DATA PROVIDED: Begin
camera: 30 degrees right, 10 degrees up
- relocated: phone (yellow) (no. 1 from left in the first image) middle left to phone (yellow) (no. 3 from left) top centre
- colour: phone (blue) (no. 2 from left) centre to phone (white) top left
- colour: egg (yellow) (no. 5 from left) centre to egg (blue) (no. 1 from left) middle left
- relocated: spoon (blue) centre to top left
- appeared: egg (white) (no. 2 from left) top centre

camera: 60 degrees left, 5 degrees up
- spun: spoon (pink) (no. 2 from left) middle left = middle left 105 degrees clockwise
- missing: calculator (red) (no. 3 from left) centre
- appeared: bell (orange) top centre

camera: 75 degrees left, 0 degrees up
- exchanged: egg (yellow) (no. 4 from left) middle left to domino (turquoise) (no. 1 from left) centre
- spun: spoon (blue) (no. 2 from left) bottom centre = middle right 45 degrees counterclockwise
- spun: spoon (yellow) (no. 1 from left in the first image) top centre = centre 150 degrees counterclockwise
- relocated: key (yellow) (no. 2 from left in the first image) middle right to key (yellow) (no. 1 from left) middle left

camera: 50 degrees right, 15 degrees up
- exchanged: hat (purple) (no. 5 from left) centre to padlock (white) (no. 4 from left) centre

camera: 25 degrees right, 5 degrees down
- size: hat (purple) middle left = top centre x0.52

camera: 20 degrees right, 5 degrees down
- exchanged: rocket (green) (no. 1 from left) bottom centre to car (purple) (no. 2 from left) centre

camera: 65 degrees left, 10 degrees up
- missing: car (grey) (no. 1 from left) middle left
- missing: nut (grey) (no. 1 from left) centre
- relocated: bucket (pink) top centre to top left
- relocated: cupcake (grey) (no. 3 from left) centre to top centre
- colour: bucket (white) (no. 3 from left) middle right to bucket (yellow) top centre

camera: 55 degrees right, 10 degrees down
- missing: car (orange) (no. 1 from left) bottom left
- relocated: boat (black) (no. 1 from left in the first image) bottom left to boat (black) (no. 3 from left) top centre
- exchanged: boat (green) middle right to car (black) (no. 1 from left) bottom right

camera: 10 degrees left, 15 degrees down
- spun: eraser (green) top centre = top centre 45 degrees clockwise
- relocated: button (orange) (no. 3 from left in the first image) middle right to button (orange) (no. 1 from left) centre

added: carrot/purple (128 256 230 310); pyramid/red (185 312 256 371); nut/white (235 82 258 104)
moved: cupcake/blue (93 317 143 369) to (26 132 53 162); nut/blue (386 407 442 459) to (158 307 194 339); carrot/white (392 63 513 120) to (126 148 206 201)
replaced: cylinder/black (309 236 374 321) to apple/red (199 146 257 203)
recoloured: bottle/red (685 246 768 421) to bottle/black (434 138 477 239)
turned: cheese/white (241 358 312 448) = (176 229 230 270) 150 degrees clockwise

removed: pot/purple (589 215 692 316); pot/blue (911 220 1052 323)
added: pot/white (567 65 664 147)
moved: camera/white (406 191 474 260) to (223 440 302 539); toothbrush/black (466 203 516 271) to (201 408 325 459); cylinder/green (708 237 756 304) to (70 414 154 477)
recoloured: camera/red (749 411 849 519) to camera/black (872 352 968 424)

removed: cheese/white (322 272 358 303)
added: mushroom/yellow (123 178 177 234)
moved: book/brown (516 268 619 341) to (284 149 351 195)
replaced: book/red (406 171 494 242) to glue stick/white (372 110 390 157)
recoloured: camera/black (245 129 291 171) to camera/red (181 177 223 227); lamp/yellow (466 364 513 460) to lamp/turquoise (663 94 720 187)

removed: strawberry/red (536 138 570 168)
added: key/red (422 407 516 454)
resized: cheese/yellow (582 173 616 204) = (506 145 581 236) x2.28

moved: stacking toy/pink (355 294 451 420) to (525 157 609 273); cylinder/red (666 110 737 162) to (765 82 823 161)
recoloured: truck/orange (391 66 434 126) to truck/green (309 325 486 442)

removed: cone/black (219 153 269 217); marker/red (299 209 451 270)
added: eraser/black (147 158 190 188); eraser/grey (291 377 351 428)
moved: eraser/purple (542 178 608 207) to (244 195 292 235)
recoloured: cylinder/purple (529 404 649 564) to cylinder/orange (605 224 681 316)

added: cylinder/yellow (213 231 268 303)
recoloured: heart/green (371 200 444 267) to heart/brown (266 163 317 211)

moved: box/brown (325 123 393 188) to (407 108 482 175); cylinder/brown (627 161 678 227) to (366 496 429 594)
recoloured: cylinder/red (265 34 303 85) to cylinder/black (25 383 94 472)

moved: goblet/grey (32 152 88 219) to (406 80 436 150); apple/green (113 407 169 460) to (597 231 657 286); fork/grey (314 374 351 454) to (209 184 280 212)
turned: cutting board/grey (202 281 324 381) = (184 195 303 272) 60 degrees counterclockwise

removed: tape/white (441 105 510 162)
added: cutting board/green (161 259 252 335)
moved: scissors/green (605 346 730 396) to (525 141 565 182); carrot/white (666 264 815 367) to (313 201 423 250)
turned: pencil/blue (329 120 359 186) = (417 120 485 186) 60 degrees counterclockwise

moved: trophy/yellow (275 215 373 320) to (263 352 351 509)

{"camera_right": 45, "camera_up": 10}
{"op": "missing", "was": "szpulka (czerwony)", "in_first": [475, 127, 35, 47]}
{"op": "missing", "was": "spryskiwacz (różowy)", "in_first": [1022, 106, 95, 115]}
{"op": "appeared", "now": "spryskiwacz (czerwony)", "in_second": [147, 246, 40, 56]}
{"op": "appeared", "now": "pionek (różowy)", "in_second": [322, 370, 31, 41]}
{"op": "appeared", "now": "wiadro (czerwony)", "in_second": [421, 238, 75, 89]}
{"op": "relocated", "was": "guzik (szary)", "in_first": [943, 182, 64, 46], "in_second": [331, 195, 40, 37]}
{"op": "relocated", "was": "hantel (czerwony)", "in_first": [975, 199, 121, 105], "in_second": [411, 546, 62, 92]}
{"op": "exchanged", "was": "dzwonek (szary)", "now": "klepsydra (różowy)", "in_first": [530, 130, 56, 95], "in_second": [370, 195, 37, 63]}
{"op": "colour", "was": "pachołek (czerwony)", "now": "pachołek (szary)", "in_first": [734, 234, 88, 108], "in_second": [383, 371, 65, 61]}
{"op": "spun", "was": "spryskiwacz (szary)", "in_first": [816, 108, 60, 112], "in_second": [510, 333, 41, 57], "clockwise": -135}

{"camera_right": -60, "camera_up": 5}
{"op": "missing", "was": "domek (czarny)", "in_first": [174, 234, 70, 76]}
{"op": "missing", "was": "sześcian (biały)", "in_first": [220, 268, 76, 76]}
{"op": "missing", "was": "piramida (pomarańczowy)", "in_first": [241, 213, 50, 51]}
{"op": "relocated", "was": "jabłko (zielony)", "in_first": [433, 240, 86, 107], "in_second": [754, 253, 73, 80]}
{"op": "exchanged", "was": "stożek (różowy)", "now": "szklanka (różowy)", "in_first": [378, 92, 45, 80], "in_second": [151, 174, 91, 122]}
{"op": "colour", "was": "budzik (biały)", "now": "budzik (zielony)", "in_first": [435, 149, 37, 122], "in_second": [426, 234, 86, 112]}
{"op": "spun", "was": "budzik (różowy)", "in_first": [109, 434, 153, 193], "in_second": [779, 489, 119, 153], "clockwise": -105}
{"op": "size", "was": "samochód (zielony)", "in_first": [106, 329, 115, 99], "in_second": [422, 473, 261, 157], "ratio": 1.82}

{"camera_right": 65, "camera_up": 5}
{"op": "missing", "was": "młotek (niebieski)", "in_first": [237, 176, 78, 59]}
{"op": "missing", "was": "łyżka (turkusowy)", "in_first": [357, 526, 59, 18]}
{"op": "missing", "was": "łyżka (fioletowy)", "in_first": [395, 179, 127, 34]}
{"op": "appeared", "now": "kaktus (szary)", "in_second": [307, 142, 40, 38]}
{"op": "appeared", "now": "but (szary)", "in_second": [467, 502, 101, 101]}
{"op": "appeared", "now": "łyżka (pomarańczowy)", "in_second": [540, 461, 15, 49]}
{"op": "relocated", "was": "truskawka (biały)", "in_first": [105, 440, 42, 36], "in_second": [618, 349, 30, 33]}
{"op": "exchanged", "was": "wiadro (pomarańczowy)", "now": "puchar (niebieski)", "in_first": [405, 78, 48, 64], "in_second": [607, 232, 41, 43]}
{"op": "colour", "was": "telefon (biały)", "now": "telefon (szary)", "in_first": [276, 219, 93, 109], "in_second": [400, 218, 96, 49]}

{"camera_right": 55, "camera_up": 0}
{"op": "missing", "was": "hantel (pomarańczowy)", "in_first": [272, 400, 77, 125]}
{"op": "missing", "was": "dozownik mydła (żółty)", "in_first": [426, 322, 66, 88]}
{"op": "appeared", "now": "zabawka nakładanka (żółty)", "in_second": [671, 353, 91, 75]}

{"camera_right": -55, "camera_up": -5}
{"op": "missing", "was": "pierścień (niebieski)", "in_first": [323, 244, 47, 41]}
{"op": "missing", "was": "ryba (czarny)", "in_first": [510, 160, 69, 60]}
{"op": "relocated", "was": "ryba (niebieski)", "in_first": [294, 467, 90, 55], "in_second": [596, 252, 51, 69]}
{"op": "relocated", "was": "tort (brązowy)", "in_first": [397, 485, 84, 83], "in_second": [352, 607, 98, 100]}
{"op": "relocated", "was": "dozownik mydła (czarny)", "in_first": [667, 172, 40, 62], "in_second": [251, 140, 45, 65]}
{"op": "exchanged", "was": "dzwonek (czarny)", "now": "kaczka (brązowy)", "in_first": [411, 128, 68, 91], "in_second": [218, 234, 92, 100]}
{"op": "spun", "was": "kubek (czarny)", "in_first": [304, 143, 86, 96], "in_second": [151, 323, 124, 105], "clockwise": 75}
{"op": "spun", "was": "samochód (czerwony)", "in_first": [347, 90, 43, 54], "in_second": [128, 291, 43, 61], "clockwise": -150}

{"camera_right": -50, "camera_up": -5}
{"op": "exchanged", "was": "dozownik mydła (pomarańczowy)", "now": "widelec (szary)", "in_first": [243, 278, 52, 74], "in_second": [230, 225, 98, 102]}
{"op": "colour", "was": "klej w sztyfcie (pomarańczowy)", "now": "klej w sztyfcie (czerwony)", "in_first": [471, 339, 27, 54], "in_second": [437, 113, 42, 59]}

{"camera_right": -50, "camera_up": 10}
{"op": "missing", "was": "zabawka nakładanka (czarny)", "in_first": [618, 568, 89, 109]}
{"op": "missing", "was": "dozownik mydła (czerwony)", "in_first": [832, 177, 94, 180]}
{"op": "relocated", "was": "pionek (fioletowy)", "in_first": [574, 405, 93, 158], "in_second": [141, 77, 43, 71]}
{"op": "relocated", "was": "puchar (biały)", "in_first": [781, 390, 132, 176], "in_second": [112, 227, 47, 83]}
DATA PROVIDED: End
= YOUR INSTRUCTIONS =
Beginning at the line with "- colour: phone" and ending at the line with "- relocated: spoon (blue) centre to top left", reproduce each line of the data above exactly, and add no other lines.

= REPLY TO THE EXERCISE =
- colour: phone (blue) (no. 2 from left) centre to phone (white) top left
- colour: egg (yellow) (no. 5 from left) centre to egg (blue) (no. 1 from left) middle left
- relocated: spoon (blue) centre to top left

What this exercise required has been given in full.